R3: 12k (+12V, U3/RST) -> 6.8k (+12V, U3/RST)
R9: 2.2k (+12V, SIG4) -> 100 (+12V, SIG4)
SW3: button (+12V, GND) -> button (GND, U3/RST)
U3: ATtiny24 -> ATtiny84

---

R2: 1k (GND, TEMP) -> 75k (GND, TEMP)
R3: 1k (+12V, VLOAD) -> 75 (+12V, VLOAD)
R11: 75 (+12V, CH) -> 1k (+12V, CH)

◆ EXERCISE OBJECTIVE ◆
Copy out the lines above exactly, beginning at the one that contains "R3: 12k (+12V, U3/RST) -> 6.8k (+12V, U3/RST)" and ending at the one that contains "U3: ATtiny24 -> ATtiny84".

◆ THE COMPLETED TASK ◆
R3: 12k (+12V, U3/RST) -> 6.8k (+12V, U3/RST)
R9: 2.2k (+12V, SIG4) -> 100 (+12V, SIG4)
SW3: button (+12V, GND) -> button (GND, U3/RST)
U3: ATtiny24 -> ATtiny84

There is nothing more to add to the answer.